### WORK TASK
Could you write out all of the data again, word for word?

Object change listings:
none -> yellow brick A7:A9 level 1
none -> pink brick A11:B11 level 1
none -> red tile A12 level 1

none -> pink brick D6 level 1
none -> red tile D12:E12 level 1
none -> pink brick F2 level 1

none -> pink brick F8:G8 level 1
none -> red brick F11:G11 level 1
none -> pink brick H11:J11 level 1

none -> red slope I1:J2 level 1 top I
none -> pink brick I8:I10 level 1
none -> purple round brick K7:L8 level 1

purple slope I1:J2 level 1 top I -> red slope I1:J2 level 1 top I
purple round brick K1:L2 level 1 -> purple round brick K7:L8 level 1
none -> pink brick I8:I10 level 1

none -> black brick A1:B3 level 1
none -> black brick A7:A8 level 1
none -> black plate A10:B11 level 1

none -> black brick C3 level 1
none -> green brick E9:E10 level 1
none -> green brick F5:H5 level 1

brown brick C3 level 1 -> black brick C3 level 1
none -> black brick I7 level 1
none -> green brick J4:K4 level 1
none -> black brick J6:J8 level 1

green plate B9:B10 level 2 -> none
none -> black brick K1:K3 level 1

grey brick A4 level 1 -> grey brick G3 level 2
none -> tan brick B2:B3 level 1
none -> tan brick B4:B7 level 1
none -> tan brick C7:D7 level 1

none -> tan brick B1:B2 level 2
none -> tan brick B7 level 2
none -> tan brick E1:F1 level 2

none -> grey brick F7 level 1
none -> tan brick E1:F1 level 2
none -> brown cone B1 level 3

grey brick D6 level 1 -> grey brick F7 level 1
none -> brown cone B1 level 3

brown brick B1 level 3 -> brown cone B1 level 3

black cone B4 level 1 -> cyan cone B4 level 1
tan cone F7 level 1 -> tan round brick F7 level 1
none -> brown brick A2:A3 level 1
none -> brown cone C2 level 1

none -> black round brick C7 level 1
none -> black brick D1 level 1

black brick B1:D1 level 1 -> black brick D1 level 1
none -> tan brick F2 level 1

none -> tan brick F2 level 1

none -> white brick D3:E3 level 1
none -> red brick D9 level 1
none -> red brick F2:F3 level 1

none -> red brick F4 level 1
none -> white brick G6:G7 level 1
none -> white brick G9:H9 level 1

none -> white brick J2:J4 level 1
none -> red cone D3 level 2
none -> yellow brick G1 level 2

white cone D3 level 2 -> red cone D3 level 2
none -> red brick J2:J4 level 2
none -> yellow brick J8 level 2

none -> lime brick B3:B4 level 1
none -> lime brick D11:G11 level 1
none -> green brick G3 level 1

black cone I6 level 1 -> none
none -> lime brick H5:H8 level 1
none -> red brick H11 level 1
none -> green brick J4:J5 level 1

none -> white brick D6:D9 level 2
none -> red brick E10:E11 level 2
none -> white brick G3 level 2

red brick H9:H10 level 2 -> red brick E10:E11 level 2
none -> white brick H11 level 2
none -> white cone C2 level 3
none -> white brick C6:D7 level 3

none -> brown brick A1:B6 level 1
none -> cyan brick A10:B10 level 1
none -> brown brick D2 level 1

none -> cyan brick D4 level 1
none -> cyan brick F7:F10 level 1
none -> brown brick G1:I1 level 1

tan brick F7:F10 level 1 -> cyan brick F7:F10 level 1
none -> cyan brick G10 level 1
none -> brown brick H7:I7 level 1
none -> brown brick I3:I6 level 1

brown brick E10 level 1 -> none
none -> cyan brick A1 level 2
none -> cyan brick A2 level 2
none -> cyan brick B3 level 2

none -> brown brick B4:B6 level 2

### ANSWER FOR THIS EXERCISE
none -> yellow brick A7:A9 level 1
none -> pink brick A11:B11 level 1
none -> red tile A12 level 1

none -> pink brick D6 level 1
none -> red tile D12:E12 level 1
none -> pink brick F2 level 1

none -> pink brick F8:G8 level 1
none -> red brick F11:G11 level 1
none -> pink brick H11:J11 level 1

none -> red slope I1:J2 level 1 top I
none -> pink brick I8:I10 level 1
none -> purple round brick K7:L8 level 1

purple slope I1:J2 level 1 top I -> red slope I1:J2 level 1 top I
purple round brick K1:L2 level 1 -> purple round brick K7:L8 level 1
none -> pink brick I8:I10 level 1

none -> black brick A1:B3 level 1
none -> black brick A7:A8 level 1
none -> black plate A10:B11 level 1

none -> black brick C3 level 1
none -> green brick E9:E10 level 1
none -> green brick F5:H5 level 1

brown brick C3 level 1 -> black brick C3 level 1
none -> black brick I7 level 1
none -> green brick J4:K4 level 1
none -> black brick J6:J8 level 1

green plate B9:B10 level 2 -> none
none -> black brick K1:K3 level 1

grey brick A4 level 1 -> grey brick G3 level 2
none -> tan brick B2:B3 level 1
none -> tan brick B4:B7 level 1
none -> tan brick C7:D7 level 1

none -> tan brick B1:B2 level 2
none -> tan brick B7 level 2
none -> tan brick E1:F1 level 2

none -> grey brick F7 level 1
none -> tan brick E1:F1 level 2
none -> brown cone B1 level 3

grey brick D6 level 1 -> grey brick F7 level 1
none -> brown cone B1 level 3

brown brick B1 level 3 -> brown cone B1 level 3

black cone B4 level 1 -> cyan cone B4 level 1
tan cone F7 level 1 -> tan round brick F7 level 1
none -> brown brick A2:A3 level 1
none -> brown cone C2 level 1

none -> black round brick C7 level 1
none -> black brick D1 level 1

black brick B1:D1 level 1 -> black brick D1 level 1
none -> tan brick F2 level 1

none -> tan brick F2 level 1

none -> white brick D3:E3 level 1
none -> red brick D9 level 1
none -> red brick F2:F3 level 1

none -> red brick F4 level 1
none -> white brick G6:G7 level 1
none -> white brick G9:H9 level 1

none -> white brick J2:J4 level 1
none -> red cone D3 level 2
none -> yellow brick G1 level 2

white cone D3 level 2 -> red cone D3 level 2
none -> red brick J2:J4 level 2
none -> yellow brick J8 level 2

none -> lime brick B3:B4 level 1
none -> lime brick D11:G11 level 1
none -> green brick G3 level 1

black cone I6 level 1 -> none
none -> lime brick H5:H8 level 1
none -> red brick H11 level 1
none -> green brick J4:J5 level 1

none -> white brick D6:D9 level 2
none -> red brick E10:E11 level 2
none -> white brick G3 level 2

red brick H9:H10 level 2 -> red brick E10:E11 level 2
none -> white brick H11 level 2
none -> white cone C2 level 3
none -> white brick C6:D7 level 3

none -> brown brick A1:B6 level 1
none -> cyan brick A10:B10 level 1
none -> brown brick D2 level 1

none -> cyan brick D4 level 1
none -> cyan brick F7:F10 level 1
none -> brown brick G1:I1 level 1

tan brick F7:F10 level 1 -> cyan brick F7:F10 level 1
none -> cyan brick G10 level 1
none -> brown brick H7:I7 level 1
none -> brown brick I3:I6 level 1

brown brick E10 level 1 -> none
none -> cyan brick A1 level 2
none -> cyan brick A2 level 2
none -> cyan brick B3 level 2

none -> brown brick B4:B6 level 2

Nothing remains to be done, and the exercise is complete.